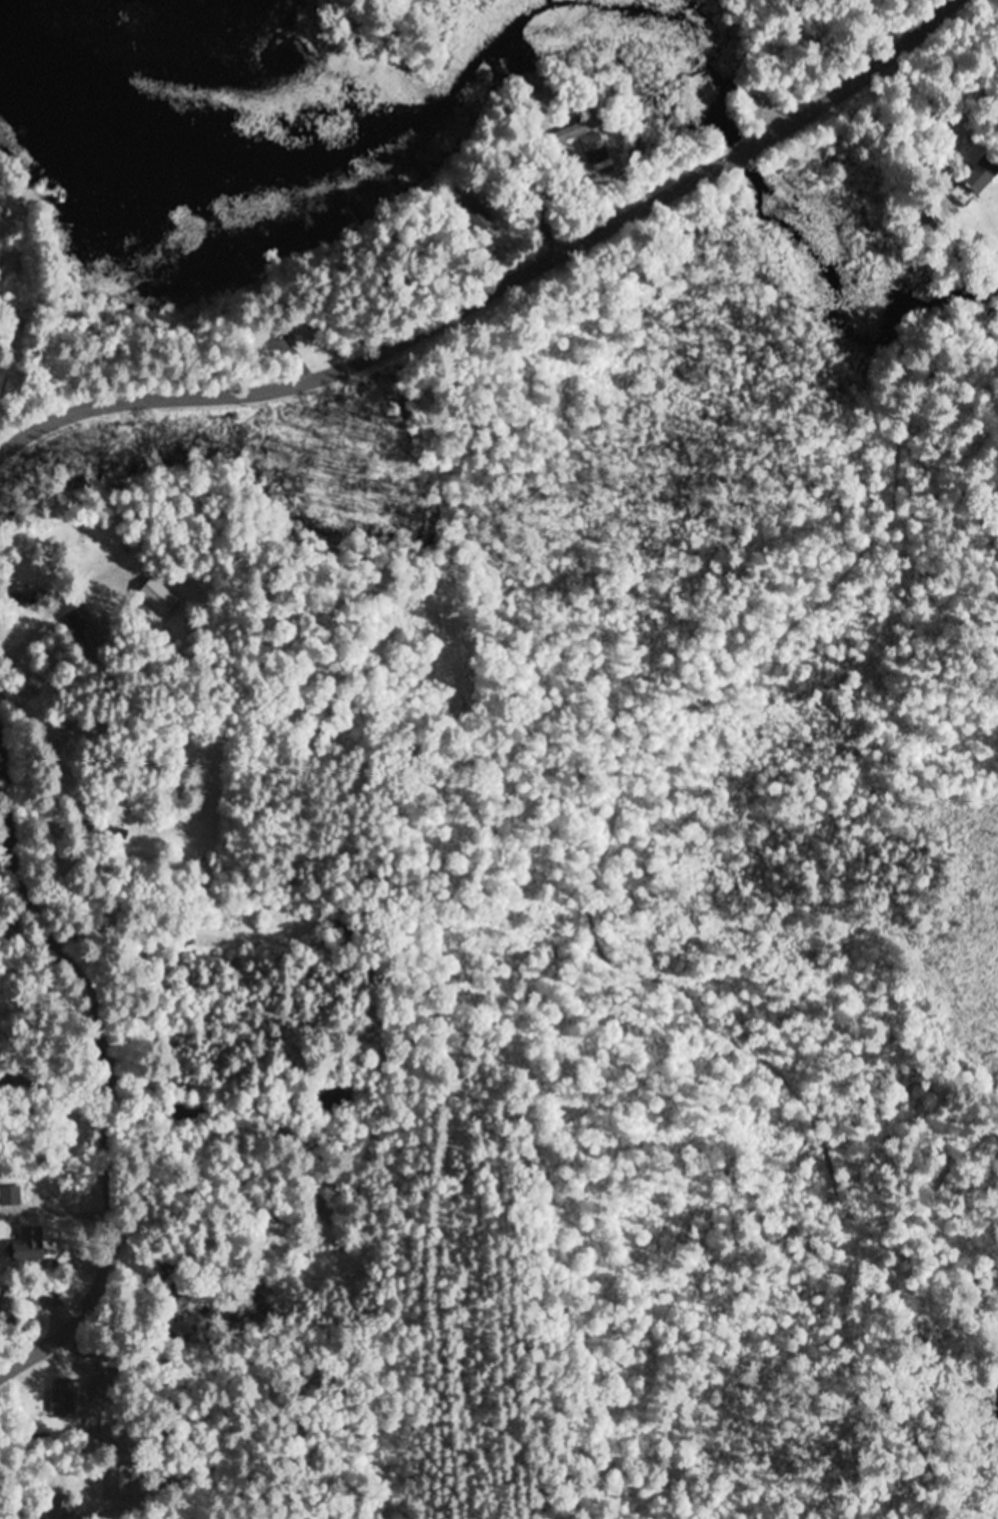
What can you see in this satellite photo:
building: (582, 138)
building: (975, 183)
building: (476, 217)
road: (504, 290)
building: (304, 336)
building: (22, 599)
building: (77, 628)
building: (114, 835)
road: (107, 1077)
building: (27, 1252)
building: (77, 1273)
building: (50, 1295)
building: (5, 1304)
building: (62, 1397)
road: (97, 1422)
building: (113, 1486)

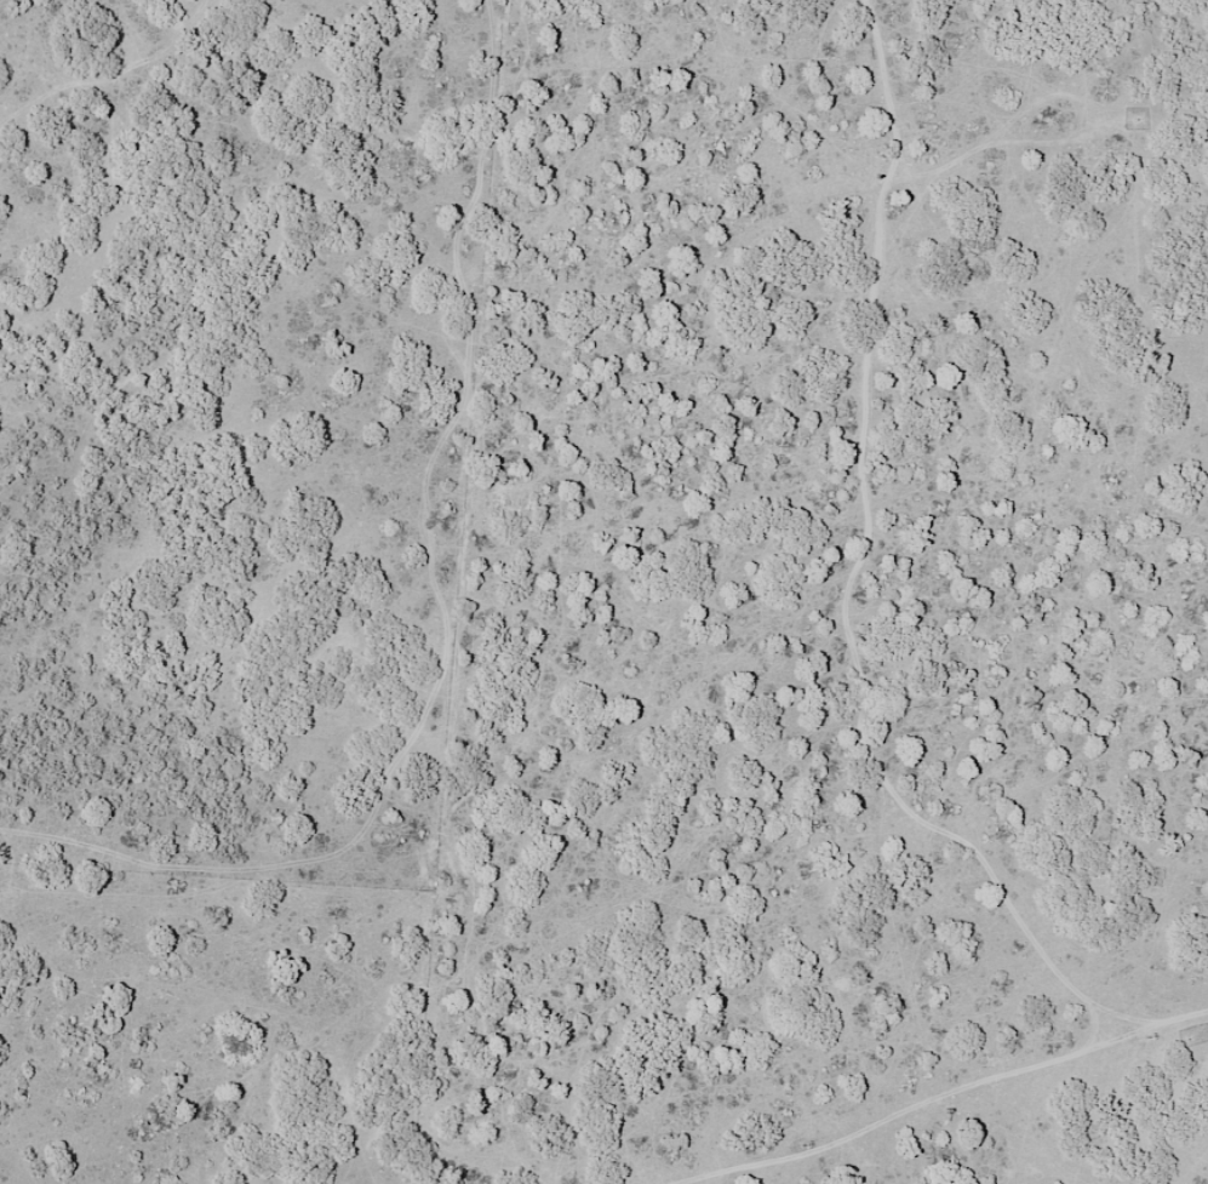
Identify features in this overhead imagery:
road: (121, 84)
power tower: (1147, 1037)
road: (1003, 1126)
power tower: (804, 1144)

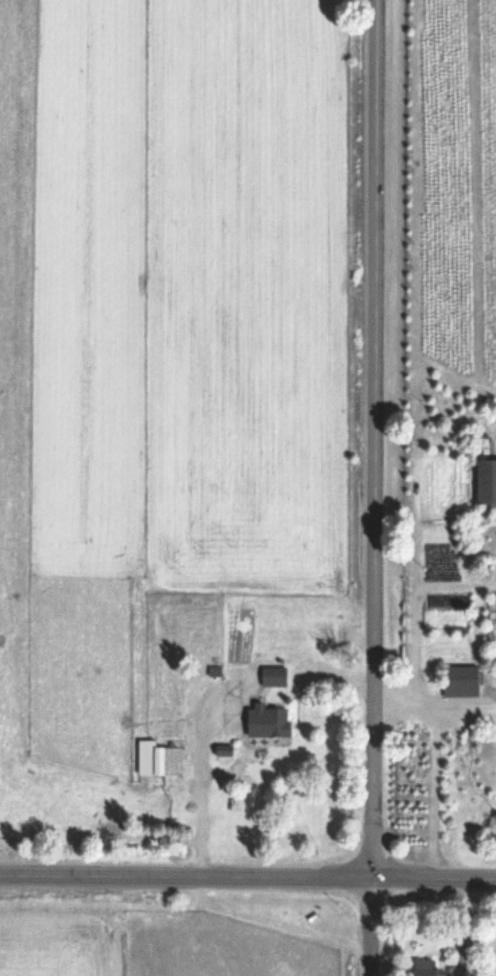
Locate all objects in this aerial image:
road: (372, 439)
building: (486, 482)
building: (274, 677)
building: (461, 681)
building: (275, 723)
building: (224, 752)
building: (157, 759)
building: (448, 842)
road: (247, 876)
road: (370, 927)
building: (425, 967)

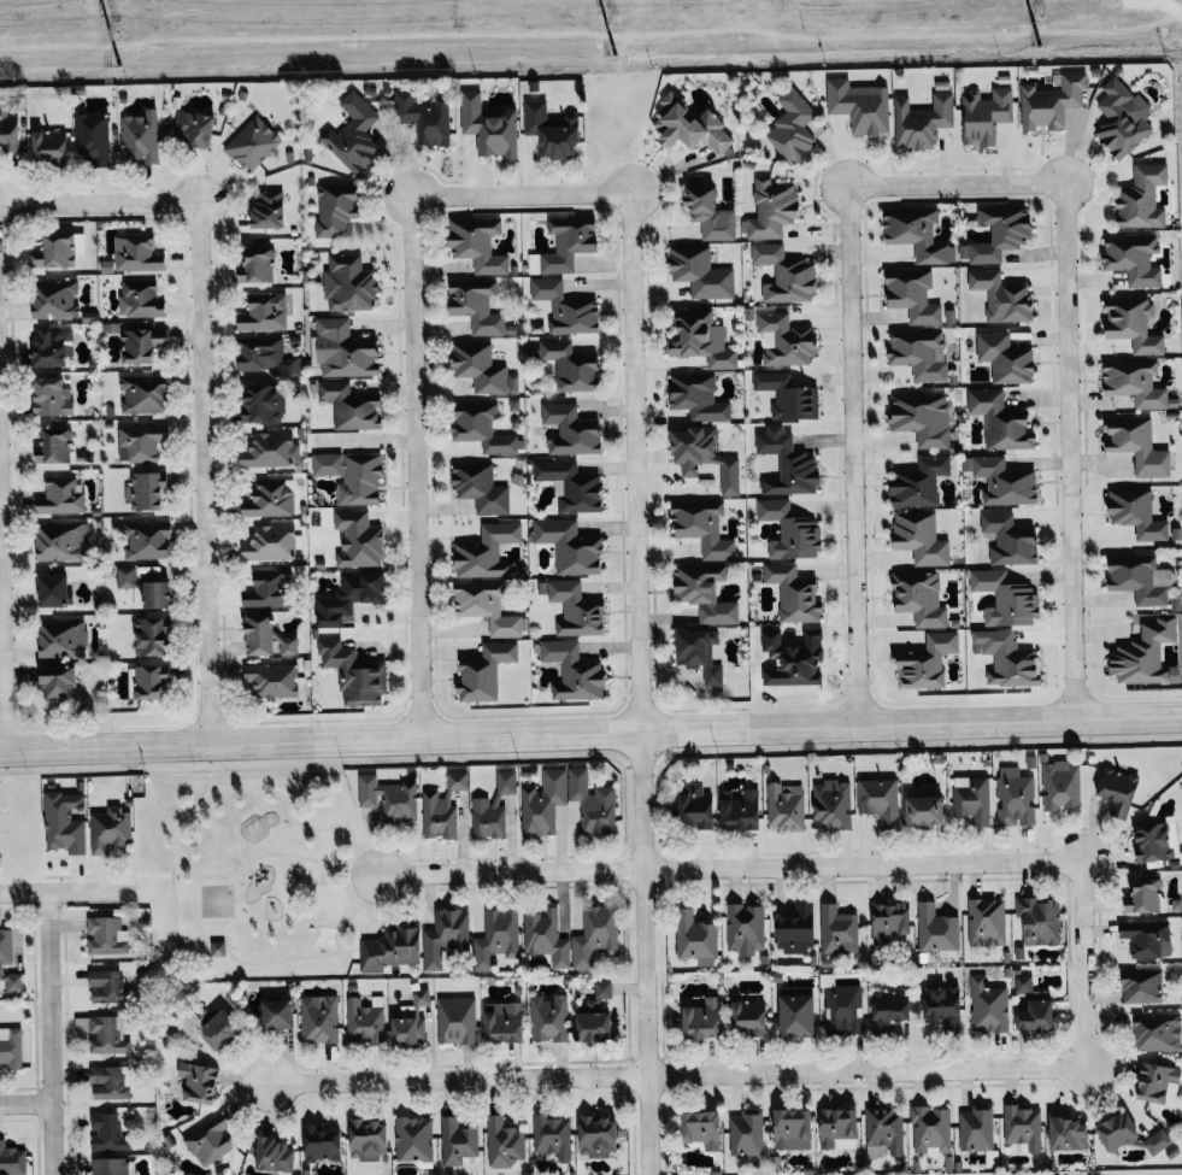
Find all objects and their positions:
power tower: (1038, 10)
power tower: (613, 19)
power tower: (116, 28)
power tower: (1038, 45)
power tower: (613, 54)
power tower: (116, 66)
building: (1050, 102)
building: (859, 105)
building: (985, 115)
building: (424, 117)
building: (1121, 117)
building: (921, 121)
building: (489, 126)
building: (688, 126)
building: (193, 127)
building: (792, 127)
building: (9, 129)
building: (552, 130)
building: (354, 134)
building: (92, 137)
building: (139, 137)
building: (252, 144)
building: (49, 145)
building: (1143, 197)
road: (39, 203)
building: (336, 208)
building: (268, 209)
building: (772, 209)
building: (711, 214)
building: (916, 234)
building: (477, 244)
building: (565, 245)
building: (54, 251)
building: (134, 254)
building: (1133, 259)
building: (258, 266)
building: (700, 272)
building: (785, 275)
building: (349, 284)
building: (913, 295)
building: (1002, 296)
building: (54, 299)
building: (140, 299)
building: (476, 305)
building: (565, 307)
building: (264, 312)
building: (1133, 324)
building: (701, 339)
building: (786, 340)
building: (141, 345)
building: (53, 348)
building: (343, 349)
building: (920, 353)
building: (265, 356)
building: (1004, 357)
building: (571, 367)
building: (481, 368)
building: (1135, 382)
building: (142, 393)
building: (787, 396)
building: (698, 397)
building: (50, 398)
road: (1068, 400)
building: (263, 404)
road: (849, 404)
building: (350, 406)
road: (634, 410)
road: (203, 413)
road: (413, 413)
building: (922, 418)
building: (1001, 420)
building: (481, 428)
building: (570, 430)
building: (140, 442)
building: (1137, 445)
building: (55, 446)
building: (270, 451)
building: (704, 457)
building: (788, 464)
building: (351, 475)
building: (919, 482)
building: (1005, 482)
building: (570, 486)
building: (480, 488)
building: (145, 492)
building: (60, 497)
building: (270, 499)
building: (1136, 513)
building: (703, 527)
building: (790, 531)
building: (921, 538)
building: (146, 539)
building: (357, 540)
building: (1010, 540)
building: (61, 542)
building: (270, 543)
building: (569, 546)
building: (487, 552)
building: (126, 577)
building: (1141, 579)
building: (269, 589)
building: (53, 591)
building: (704, 592)
building: (794, 593)
building: (154, 596)
building: (349, 597)
building: (920, 598)
building: (1006, 599)
building: (486, 608)
building: (576, 609)
building: (150, 637)
building: (62, 638)
building: (267, 638)
building: (700, 653)
building: (1146, 655)
building: (926, 662)
building: (573, 671)
building: (354, 674)
building: (273, 679)
building: (478, 680)
building: (150, 681)
building: (58, 683)
road: (591, 738)
building: (457, 780)
building: (1060, 784)
building: (1118, 789)
building: (1015, 796)
building: (388, 797)
building: (973, 799)
building: (880, 800)
building: (543, 802)
building: (593, 802)
building: (697, 804)
building: (832, 804)
building: (786, 805)
building: (495, 806)
building: (741, 809)
building: (925, 809)
building: (438, 815)
building: (64, 821)
building: (110, 829)
building: (1153, 841)
road: (179, 846)
road: (913, 863)
road: (252, 864)
road: (511, 871)
road: (247, 875)
park: (253, 875)
road: (65, 891)
building: (1144, 895)
park: (217, 900)
building: (1040, 919)
building: (891, 920)
building: (986, 921)
building: (745, 928)
building: (936, 928)
building: (797, 929)
building: (838, 929)
building: (105, 935)
building: (445, 936)
building: (546, 936)
building: (595, 936)
building: (496, 937)
building: (696, 937)
building: (1146, 937)
building: (217, 947)
building: (391, 948)
road: (644, 956)
building: (8, 962)
building: (1023, 983)
building: (105, 985)
building: (1142, 985)
building: (943, 1006)
building: (988, 1006)
building: (890, 1008)
building: (844, 1009)
building: (797, 1011)
building: (278, 1013)
building: (595, 1015)
building: (1037, 1015)
building: (548, 1016)
building: (750, 1016)
building: (319, 1018)
building: (704, 1018)
building: (365, 1019)
building: (411, 1019)
building: (456, 1020)
building: (503, 1021)
building: (220, 1029)
building: (1158, 1031)
road: (50, 1033)
building: (106, 1034)
building: (10, 1048)
road: (917, 1070)
road: (457, 1079)
building: (110, 1082)
building: (199, 1082)
building: (1159, 1082)
road: (25, 1105)
building: (703, 1127)
building: (839, 1127)
building: (976, 1127)
building: (1023, 1127)
building: (793, 1128)
building: (885, 1128)
building: (930, 1130)
building: (1117, 1130)
building: (107, 1132)
building: (747, 1132)
building: (1069, 1133)
building: (551, 1134)
building: (601, 1135)
building: (368, 1138)
building: (209, 1140)
building: (457, 1140)
building: (1157, 1141)
building: (504, 1142)
building: (322, 1144)
building: (275, 1154)
building: (12, 1160)
building: (109, 1166)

EXERCISE BRIEF: Repeat the listing in full and to the letter, excluding every image.

RESULT BELOW:
What can you see in this satellite photo:
building: (582, 138)
building: (975, 183)
building: (476, 217)
road: (504, 290)
building: (304, 336)
building: (22, 599)
building: (77, 628)
building: (114, 835)
road: (107, 1077)
building: (27, 1252)
building: (77, 1273)
building: (50, 1295)
building: (5, 1304)
building: (62, 1397)
road: (97, 1422)
building: (113, 1486)

Identify features in this overhead imagery:
road: (121, 84)
power tower: (1147, 1037)
road: (1003, 1126)
power tower: (804, 1144)

Locate all objects in this aerial image:
road: (372, 439)
building: (486, 482)
building: (274, 677)
building: (461, 681)
building: (275, 723)
building: (224, 752)
building: (157, 759)
building: (448, 842)
road: (247, 876)
road: (370, 927)
building: (425, 967)

Find all objects and their positions:
power tower: (1038, 10)
power tower: (613, 19)
power tower: (116, 28)
power tower: (1038, 45)
power tower: (613, 54)
power tower: (116, 66)
building: (1050, 102)
building: (859, 105)
building: (985, 115)
building: (424, 117)
building: (1121, 117)
building: (921, 121)
building: (489, 126)
building: (688, 126)
building: (193, 127)
building: (792, 127)
building: (9, 129)
building: (552, 130)
building: (354, 134)
building: (92, 137)
building: (139, 137)
building: (252, 144)
building: (49, 145)
building: (1143, 197)
road: (39, 203)
building: (336, 208)
building: (268, 209)
building: (772, 209)
building: (711, 214)
building: (916, 234)
building: (477, 244)
building: (565, 245)
building: (54, 251)
building: (134, 254)
building: (1133, 259)
building: (258, 266)
building: (700, 272)
building: (785, 275)
building: (349, 284)
building: (913, 295)
building: (1002, 296)
building: (54, 299)
building: (140, 299)
building: (476, 305)
building: (565, 307)
building: (264, 312)
building: (1133, 324)
building: (701, 339)
building: (786, 340)
building: (141, 345)
building: (53, 348)
building: (343, 349)
building: (920, 353)
building: (265, 356)
building: (1004, 357)
building: (571, 367)
building: (481, 368)
building: (1135, 382)
building: (142, 393)
building: (787, 396)
building: (698, 397)
building: (50, 398)
road: (1068, 400)
building: (263, 404)
road: (849, 404)
building: (350, 406)
road: (634, 410)
road: (203, 413)
road: (413, 413)
building: (922, 418)
building: (1001, 420)
building: (481, 428)
building: (570, 430)
building: (140, 442)
building: (1137, 445)
building: (55, 446)
building: (270, 451)
building: (704, 457)
building: (788, 464)
building: (351, 475)
building: (919, 482)
building: (1005, 482)
building: (570, 486)
building: (480, 488)
building: (145, 492)
building: (60, 497)
building: (270, 499)
building: (1136, 513)
building: (703, 527)
building: (790, 531)
building: (921, 538)
building: (146, 539)
building: (357, 540)
building: (1010, 540)
building: (61, 542)
building: (270, 543)
building: (569, 546)
building: (487, 552)
building: (126, 577)
building: (1141, 579)
building: (269, 589)
building: (53, 591)
building: (704, 592)
building: (794, 593)
building: (154, 596)
building: (349, 597)
building: (920, 598)
building: (1006, 599)
building: (486, 608)
building: (576, 609)
building: (150, 637)
building: (62, 638)
building: (267, 638)
building: (700, 653)
building: (1146, 655)
building: (926, 662)
building: (573, 671)
building: (354, 674)
building: (273, 679)
building: (478, 680)
building: (150, 681)
building: (58, 683)
road: (591, 738)
building: (457, 780)
building: (1060, 784)
building: (1118, 789)
building: (1015, 796)
building: (388, 797)
building: (973, 799)
building: (880, 800)
building: (543, 802)
building: (593, 802)
building: (697, 804)
building: (832, 804)
building: (786, 805)
building: (495, 806)
building: (741, 809)
building: (925, 809)
building: (438, 815)
building: (64, 821)
building: (110, 829)
building: (1153, 841)
road: (179, 846)
road: (913, 863)
road: (252, 864)
road: (511, 871)
road: (247, 875)
park: (253, 875)
road: (65, 891)
building: (1144, 895)
park: (217, 900)
building: (1040, 919)
building: (891, 920)
building: (986, 921)
building: (745, 928)
building: (936, 928)
building: (797, 929)
building: (838, 929)
building: (105, 935)
building: (445, 936)
building: (546, 936)
building: (595, 936)
building: (496, 937)
building: (696, 937)
building: (1146, 937)
building: (217, 947)
building: (391, 948)
road: (644, 956)
building: (8, 962)
building: (1023, 983)
building: (105, 985)
building: (1142, 985)
building: (943, 1006)
building: (988, 1006)
building: (890, 1008)
building: (844, 1009)
building: (797, 1011)
building: (278, 1013)
building: (595, 1015)
building: (1037, 1015)
building: (548, 1016)
building: (750, 1016)
building: (319, 1018)
building: (704, 1018)
building: (365, 1019)
building: (411, 1019)
building: (456, 1020)
building: (503, 1021)
building: (220, 1029)
building: (1158, 1031)
road: (50, 1033)
building: (106, 1034)
building: (10, 1048)
road: (917, 1070)
road: (457, 1079)
building: (110, 1082)
building: (199, 1082)
building: (1159, 1082)
road: (25, 1105)
building: (703, 1127)
building: (839, 1127)
building: (976, 1127)
building: (1023, 1127)
building: (793, 1128)
building: (885, 1128)
building: (930, 1130)
building: (1117, 1130)
building: (107, 1132)
building: (747, 1132)
building: (1069, 1133)
building: (551, 1134)
building: (601, 1135)
building: (368, 1138)
building: (209, 1140)
building: (457, 1140)
building: (1157, 1141)
building: (504, 1142)
building: (322, 1144)
building: (275, 1154)
building: (12, 1160)
building: (109, 1166)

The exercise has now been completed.